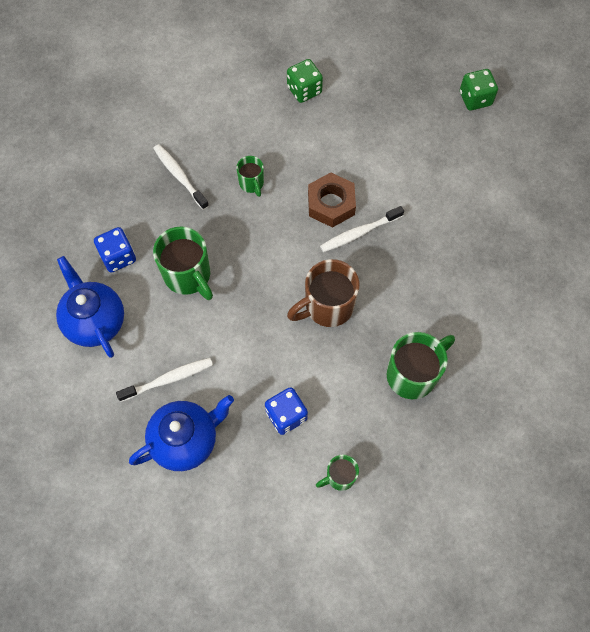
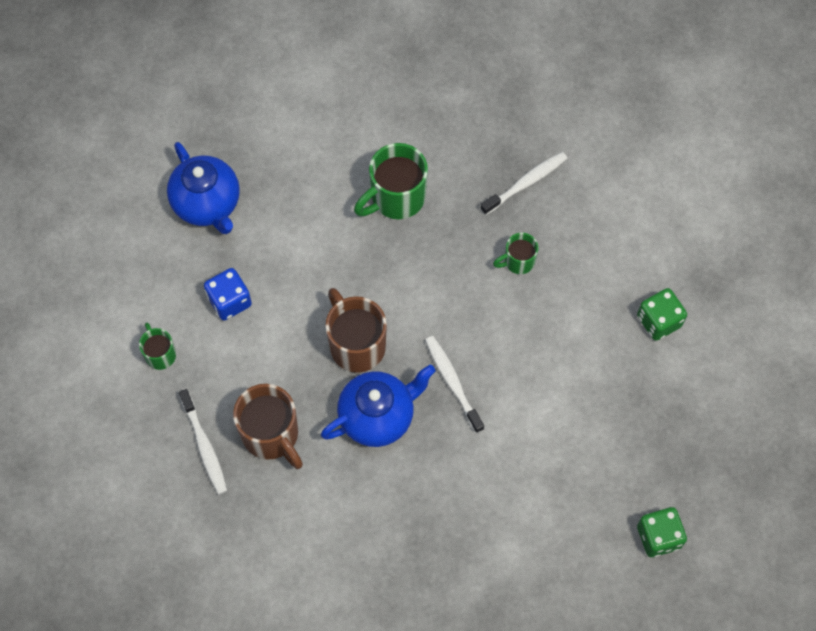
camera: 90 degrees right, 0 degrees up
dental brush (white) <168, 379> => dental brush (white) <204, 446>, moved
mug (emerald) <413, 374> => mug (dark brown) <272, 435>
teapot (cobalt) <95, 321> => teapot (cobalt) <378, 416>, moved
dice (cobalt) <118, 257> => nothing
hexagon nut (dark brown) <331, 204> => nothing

--

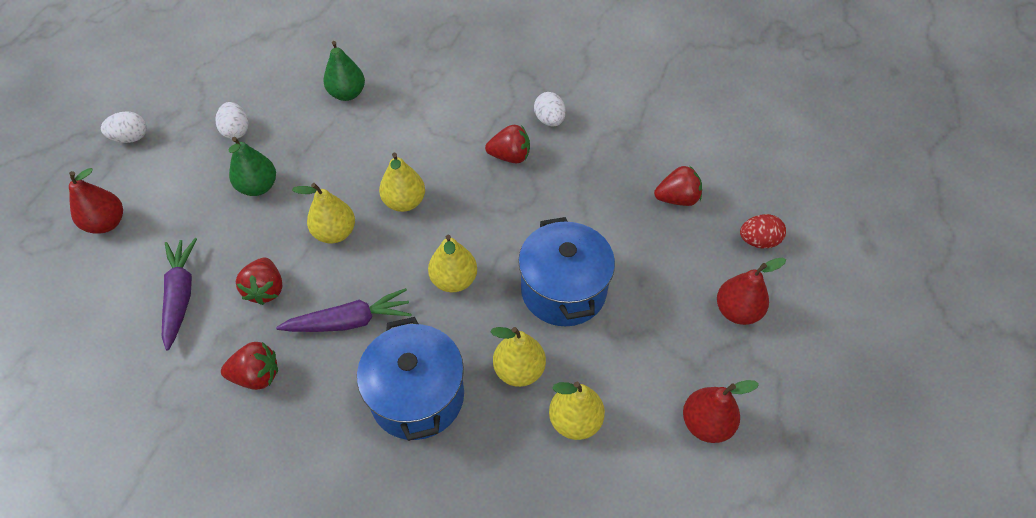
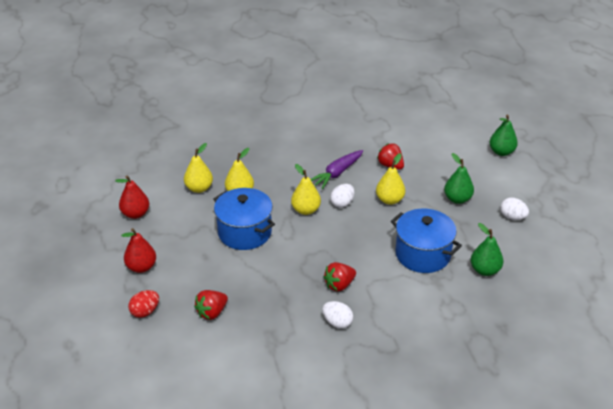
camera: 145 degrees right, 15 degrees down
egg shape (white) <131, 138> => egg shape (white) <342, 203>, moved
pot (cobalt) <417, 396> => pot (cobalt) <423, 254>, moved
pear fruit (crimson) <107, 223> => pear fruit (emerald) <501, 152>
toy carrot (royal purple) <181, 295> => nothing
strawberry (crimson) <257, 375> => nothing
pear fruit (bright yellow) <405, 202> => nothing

* **Description of the task**: Your answer should be the exact lines above from the one with "dental brush (white) <168, 379>" through the one with "hexagon nut (dark", both included, and nothing besides.

* **Answer box**:
dental brush (white) <168, 379> => dental brush (white) <204, 446>, moved
mug (emerald) <413, 374> => mug (dark brown) <272, 435>
teapot (cobalt) <95, 321> => teapot (cobalt) <378, 416>, moved
dice (cobalt) <118, 257> => nothing
hexagon nut (dark brown) <331, 204> => nothing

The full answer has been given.